— What this task involves —
Retype every record below exactly as it appears.

— Listed entries —
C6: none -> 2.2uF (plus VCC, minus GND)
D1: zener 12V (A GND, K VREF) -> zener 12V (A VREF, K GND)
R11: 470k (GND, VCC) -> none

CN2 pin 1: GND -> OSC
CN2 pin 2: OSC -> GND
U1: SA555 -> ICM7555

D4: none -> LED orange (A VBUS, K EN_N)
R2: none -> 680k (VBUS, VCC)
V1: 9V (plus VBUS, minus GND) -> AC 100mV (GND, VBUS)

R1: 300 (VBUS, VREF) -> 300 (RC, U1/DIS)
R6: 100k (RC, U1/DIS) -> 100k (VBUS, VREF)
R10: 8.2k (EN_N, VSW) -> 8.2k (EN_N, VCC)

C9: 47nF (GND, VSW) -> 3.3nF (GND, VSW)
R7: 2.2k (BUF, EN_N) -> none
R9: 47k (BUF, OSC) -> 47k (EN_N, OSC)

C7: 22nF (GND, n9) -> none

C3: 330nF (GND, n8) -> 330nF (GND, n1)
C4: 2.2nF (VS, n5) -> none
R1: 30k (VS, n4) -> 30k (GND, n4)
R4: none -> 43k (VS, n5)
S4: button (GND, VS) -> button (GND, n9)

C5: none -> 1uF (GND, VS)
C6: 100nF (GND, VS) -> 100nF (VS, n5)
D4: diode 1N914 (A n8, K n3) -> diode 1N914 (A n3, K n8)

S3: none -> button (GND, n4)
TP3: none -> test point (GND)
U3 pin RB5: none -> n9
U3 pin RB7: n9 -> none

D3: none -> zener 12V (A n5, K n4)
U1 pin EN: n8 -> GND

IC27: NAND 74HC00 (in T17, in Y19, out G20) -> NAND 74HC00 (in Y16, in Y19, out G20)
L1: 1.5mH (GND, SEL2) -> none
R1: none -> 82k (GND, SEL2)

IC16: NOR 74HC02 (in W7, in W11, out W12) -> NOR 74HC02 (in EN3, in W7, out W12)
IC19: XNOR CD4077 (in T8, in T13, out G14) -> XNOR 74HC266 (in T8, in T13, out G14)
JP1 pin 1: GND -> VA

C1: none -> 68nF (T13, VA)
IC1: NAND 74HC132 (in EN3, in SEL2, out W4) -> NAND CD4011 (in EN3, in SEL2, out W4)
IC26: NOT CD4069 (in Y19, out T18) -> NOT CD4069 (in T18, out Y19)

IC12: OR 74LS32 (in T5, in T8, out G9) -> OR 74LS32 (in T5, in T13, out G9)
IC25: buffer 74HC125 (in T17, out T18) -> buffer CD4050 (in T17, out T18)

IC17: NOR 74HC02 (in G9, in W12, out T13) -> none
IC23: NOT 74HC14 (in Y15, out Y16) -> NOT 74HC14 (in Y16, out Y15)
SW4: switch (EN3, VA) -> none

— Response area —
C6: none -> 2.2uF (plus VCC, minus GND)
D1: zener 12V (A GND, K VREF) -> zener 12V (A VREF, K GND)
R11: 470k (GND, VCC) -> none

CN2 pin 1: GND -> OSC
CN2 pin 2: OSC -> GND
U1: SA555 -> ICM7555

D4: none -> LED orange (A VBUS, K EN_N)
R2: none -> 680k (VBUS, VCC)
V1: 9V (plus VBUS, minus GND) -> AC 100mV (GND, VBUS)

R1: 300 (VBUS, VREF) -> 300 (RC, U1/DIS)
R6: 100k (RC, U1/DIS) -> 100k (VBUS, VREF)
R10: 8.2k (EN_N, VSW) -> 8.2k (EN_N, VCC)

C9: 47nF (GND, VSW) -> 3.3nF (GND, VSW)
R7: 2.2k (BUF, EN_N) -> none
R9: 47k (BUF, OSC) -> 47k (EN_N, OSC)

C7: 22nF (GND, n9) -> none

C3: 330nF (GND, n8) -> 330nF (GND, n1)
C4: 2.2nF (VS, n5) -> none
R1: 30k (VS, n4) -> 30k (GND, n4)
R4: none -> 43k (VS, n5)
S4: button (GND, VS) -> button (GND, n9)

C5: none -> 1uF (GND, VS)
C6: 100nF (GND, VS) -> 100nF (VS, n5)
D4: diode 1N914 (A n8, K n3) -> diode 1N914 (A n3, K n8)

S3: none -> button (GND, n4)
TP3: none -> test point (GND)
U3 pin RB5: none -> n9
U3 pin RB7: n9 -> none

D3: none -> zener 12V (A n5, K n4)
U1 pin EN: n8 -> GND

IC27: NAND 74HC00 (in T17, in Y19, out G20) -> NAND 74HC00 (in Y16, in Y19, out G20)
L1: 1.5mH (GND, SEL2) -> none
R1: none -> 82k (GND, SEL2)

IC16: NOR 74HC02 (in W7, in W11, out W12) -> NOR 74HC02 (in EN3, in W7, out W12)
IC19: XNOR CD4077 (in T8, in T13, out G14) -> XNOR 74HC266 (in T8, in T13, out G14)
JP1 pin 1: GND -> VA

C1: none -> 68nF (T13, VA)
IC1: NAND 74HC132 (in EN3, in SEL2, out W4) -> NAND CD4011 (in EN3, in SEL2, out W4)
IC26: NOT CD4069 (in Y19, out T18) -> NOT CD4069 (in T18, out Y19)

IC12: OR 74LS32 (in T5, in T8, out G9) -> OR 74LS32 (in T5, in T13, out G9)
IC25: buffer 74HC125 (in T17, out T18) -> buffer CD4050 (in T17, out T18)

IC17: NOR 74HC02 (in G9, in W12, out T13) -> none
IC23: NOT 74HC14 (in Y15, out Y16) -> NOT 74HC14 (in Y16, out Y15)
SW4: switch (EN3, VA) -> none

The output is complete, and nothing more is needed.